Required work: Work through the records that follow and return each line containing the word "moved".

Before and after coordinates
___

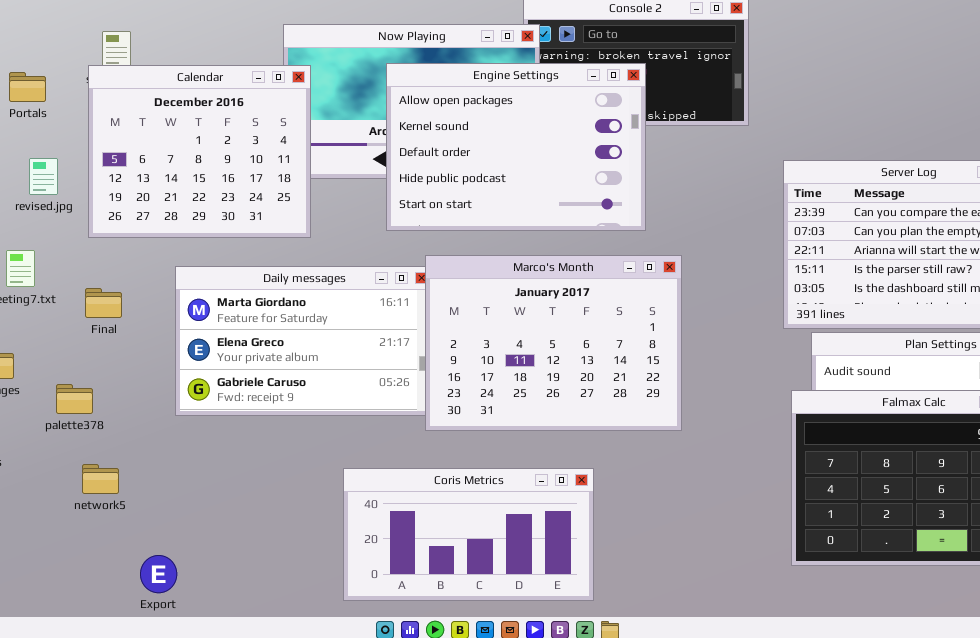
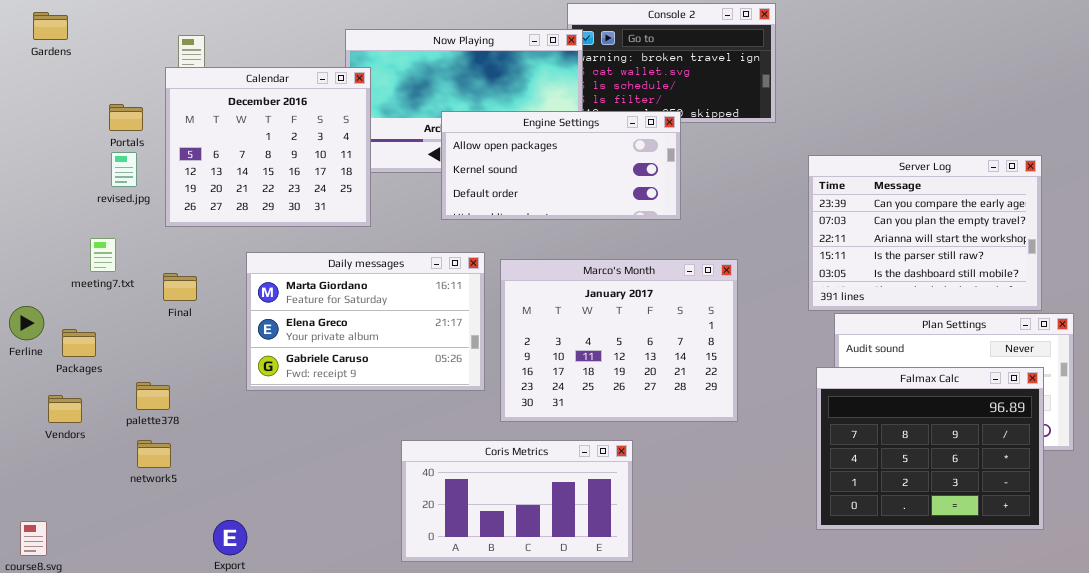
Engine Settings: [386,63,646,231] -> [441,111,681,220], resized
Portals: [9,72,46,102] -> [109,104,143,131], moved
Marco's Month: [425,255,682,431] -> [500,259,738,422], moved
palette378: [56,384,93,414] -> [136,382,170,410], moved
network5: [82,464,119,494] -> [137,440,171,468], moved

___

Answer for the task:
Portals: [9,72,46,102] -> [109,104,143,131], moved
Marco's Month: [425,255,682,431] -> [500,259,738,422], moved
palette378: [56,384,93,414] -> [136,382,170,410], moved
network5: [82,464,119,494] -> [137,440,171,468], moved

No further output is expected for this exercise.